— Change detection outputs —
===============

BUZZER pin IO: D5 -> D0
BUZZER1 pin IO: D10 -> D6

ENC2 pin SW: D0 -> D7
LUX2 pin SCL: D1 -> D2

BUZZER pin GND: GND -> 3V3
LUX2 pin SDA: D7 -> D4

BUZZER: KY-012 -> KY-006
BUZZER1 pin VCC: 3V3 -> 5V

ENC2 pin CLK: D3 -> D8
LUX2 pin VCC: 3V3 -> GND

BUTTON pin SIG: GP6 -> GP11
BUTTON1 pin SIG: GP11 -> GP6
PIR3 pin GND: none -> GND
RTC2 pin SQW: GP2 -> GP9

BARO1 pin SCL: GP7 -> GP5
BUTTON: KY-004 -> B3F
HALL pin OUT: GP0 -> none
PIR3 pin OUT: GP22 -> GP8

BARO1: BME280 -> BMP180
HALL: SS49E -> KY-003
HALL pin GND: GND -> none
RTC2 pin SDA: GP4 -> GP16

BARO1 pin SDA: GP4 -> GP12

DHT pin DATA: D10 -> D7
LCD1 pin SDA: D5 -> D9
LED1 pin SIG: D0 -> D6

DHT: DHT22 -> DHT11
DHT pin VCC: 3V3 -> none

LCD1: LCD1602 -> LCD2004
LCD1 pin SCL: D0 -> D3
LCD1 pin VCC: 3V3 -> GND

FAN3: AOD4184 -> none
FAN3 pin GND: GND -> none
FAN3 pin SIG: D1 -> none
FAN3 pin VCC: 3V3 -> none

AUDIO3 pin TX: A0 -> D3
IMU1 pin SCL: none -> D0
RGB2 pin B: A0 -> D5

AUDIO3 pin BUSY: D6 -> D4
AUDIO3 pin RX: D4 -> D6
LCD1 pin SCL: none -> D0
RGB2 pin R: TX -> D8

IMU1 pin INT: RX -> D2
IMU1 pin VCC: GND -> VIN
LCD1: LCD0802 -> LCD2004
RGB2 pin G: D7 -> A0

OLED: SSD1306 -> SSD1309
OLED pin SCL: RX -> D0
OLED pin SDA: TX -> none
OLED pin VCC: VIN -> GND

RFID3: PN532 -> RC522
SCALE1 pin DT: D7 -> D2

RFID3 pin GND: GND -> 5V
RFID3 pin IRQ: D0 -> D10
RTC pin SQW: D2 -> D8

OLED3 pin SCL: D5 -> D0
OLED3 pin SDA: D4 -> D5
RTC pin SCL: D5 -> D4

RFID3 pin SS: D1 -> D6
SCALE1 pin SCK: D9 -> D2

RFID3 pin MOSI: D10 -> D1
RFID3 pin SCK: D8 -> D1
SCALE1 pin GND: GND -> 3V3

===============

— What is needed —
Lines from the one with "RFID3: PN532 -> RC522" through the end of the data: set these down exactly, including both ends and nothing more.

— Task answer —
RFID3: PN532 -> RC522
SCALE1 pin DT: D7 -> D2

RFID3 pin GND: GND -> 5V
RFID3 pin IRQ: D0 -> D10
RTC pin SQW: D2 -> D8

OLED3 pin SCL: D5 -> D0
OLED3 pin SDA: D4 -> D5
RTC pin SCL: D5 -> D4

RFID3 pin SS: D1 -> D6
SCALE1 pin SCK: D9 -> D2

RFID3 pin MOSI: D10 -> D1
RFID3 pin SCK: D8 -> D1
SCALE1 pin GND: GND -> 3V3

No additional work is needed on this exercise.